What is required
A word-for-word copy of the entries is needed, and it should contain no images.

Exercise data START

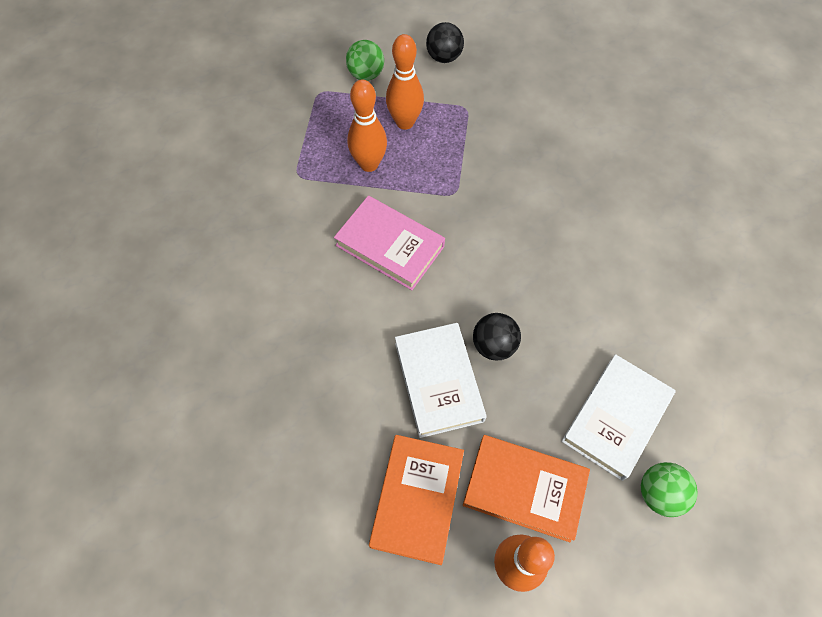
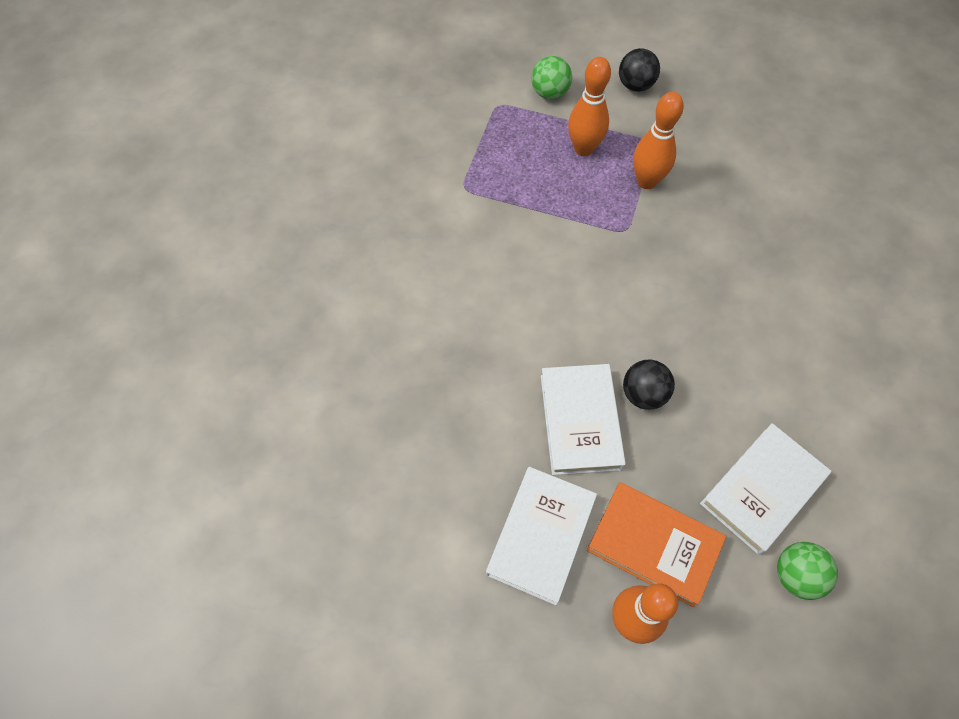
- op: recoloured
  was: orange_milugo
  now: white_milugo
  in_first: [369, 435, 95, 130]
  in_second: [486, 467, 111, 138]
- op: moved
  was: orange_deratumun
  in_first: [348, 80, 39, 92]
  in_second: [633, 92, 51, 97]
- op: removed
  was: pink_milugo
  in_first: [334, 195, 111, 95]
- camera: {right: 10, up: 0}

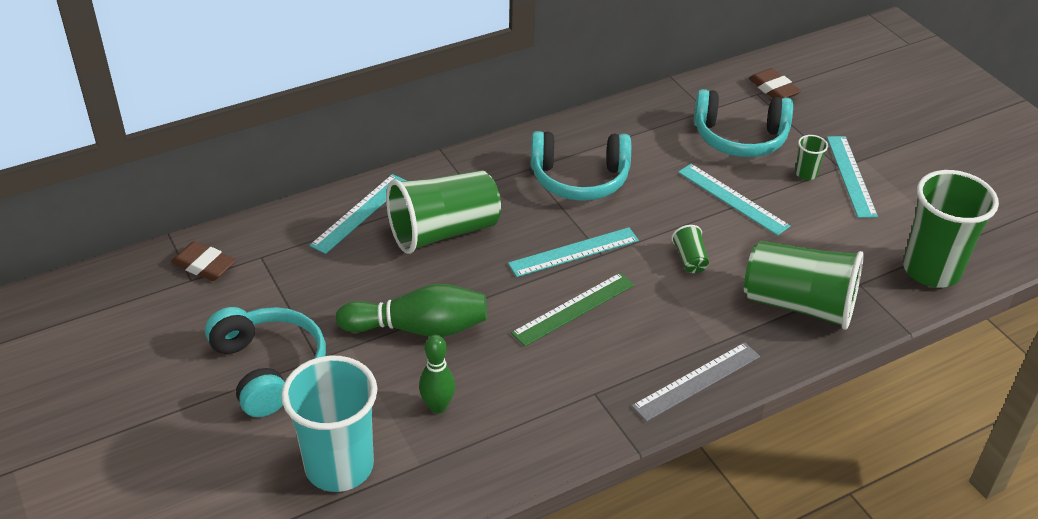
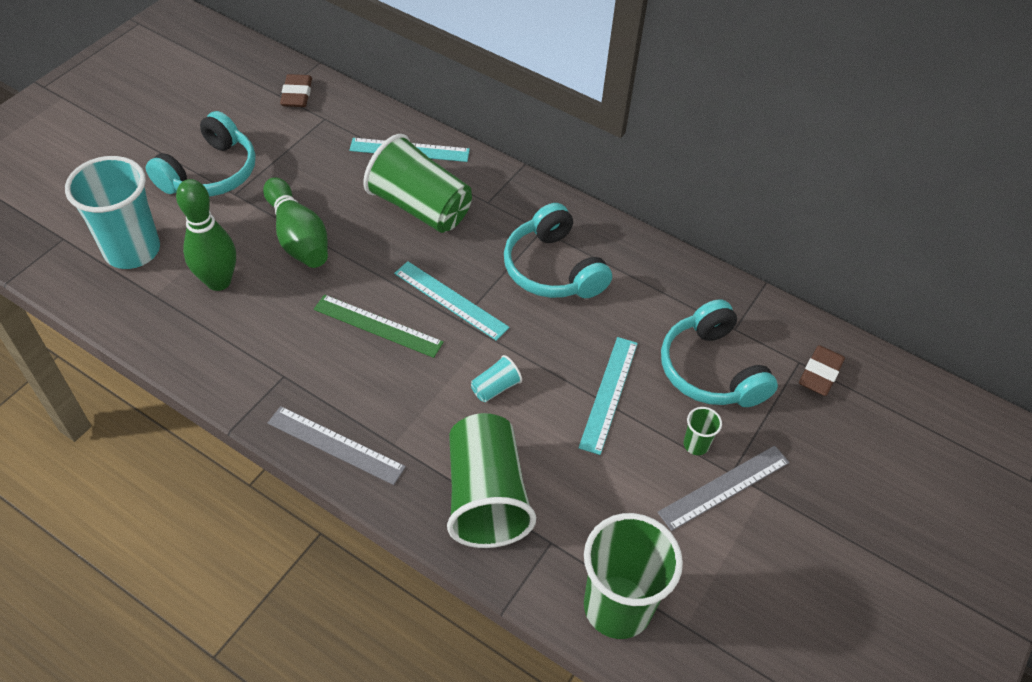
- op: resized
  was: green_deratumun
  in_first: [419, 335, 36, 78]
  in_second: [176, 179, 60, 112]
  ratio: 1.57
- op: recoloured
  was: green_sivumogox
  now: turquoise_sivumogox
  in_first: [671, 225, 38, 48]
  in_second: [471, 355, 51, 47]
- op: recoloured
  was: turquoise_baveki
  now: grey_baveki
  in_first: [827, 136, 51, 82]
  in_second: [657, 446, 132, 85]
- camera: {right: 60, up: 10}

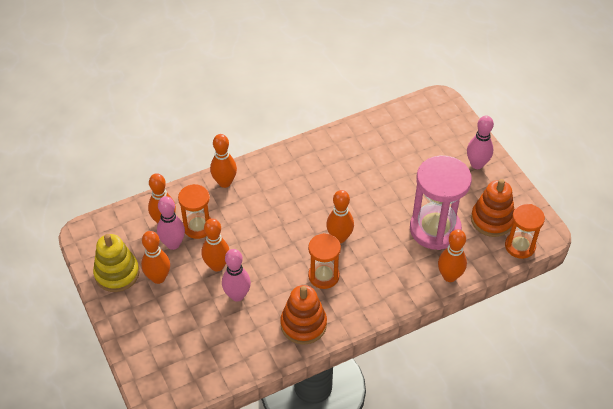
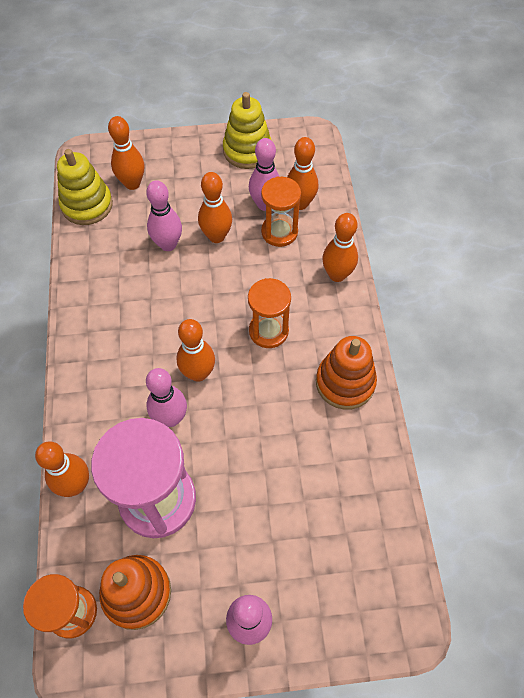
- op: added
  now: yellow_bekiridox
  in_second: [57, 149, 56, 76]
- op: moved
  was: orange_deratumun
  in_first: [141, 231, 29, 53]
  in_second: [108, 116, 36, 74]
- op: added
  now: pink_deratumun
  in_second: [146, 368, 41, 59]
- op: moved
  was: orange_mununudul
  in_first: [308, 233, 33, 56]
  in_second: [248, 278, 43, 70]
- op: moved
  was: orange_bekiridox
  in_first: [280, 285, 47, 60]
  in_second: [316, 336, 61, 74]
- camera: {right: 110, up: 10}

Exercise data END

Solution to this exercise
- op: recoloured
  was: orange_milugo
  now: white_milugo
  in_first: [369, 435, 95, 130]
  in_second: [486, 467, 111, 138]
- op: moved
  was: orange_deratumun
  in_first: [348, 80, 39, 92]
  in_second: [633, 92, 51, 97]
- op: removed
  was: pink_milugo
  in_first: [334, 195, 111, 95]
- camera: {right: 10, up: 0}

- op: resized
  was: green_deratumun
  in_first: [419, 335, 36, 78]
  in_second: [176, 179, 60, 112]
  ratio: 1.57
- op: recoloured
  was: green_sivumogox
  now: turquoise_sivumogox
  in_first: [671, 225, 38, 48]
  in_second: [471, 355, 51, 47]
- op: recoloured
  was: turquoise_baveki
  now: grey_baveki
  in_first: [827, 136, 51, 82]
  in_second: [657, 446, 132, 85]
- camera: {right: 60, up: 10}

- op: added
  now: yellow_bekiridox
  in_second: [57, 149, 56, 76]
- op: moved
  was: orange_deratumun
  in_first: [141, 231, 29, 53]
  in_second: [108, 116, 36, 74]
- op: added
  now: pink_deratumun
  in_second: [146, 368, 41, 59]
- op: moved
  was: orange_mununudul
  in_first: [308, 233, 33, 56]
  in_second: [248, 278, 43, 70]
- op: moved
  was: orange_bekiridox
  in_first: [280, 285, 47, 60]
  in_second: [316, 336, 61, 74]
- camera: {right: 110, up: 10}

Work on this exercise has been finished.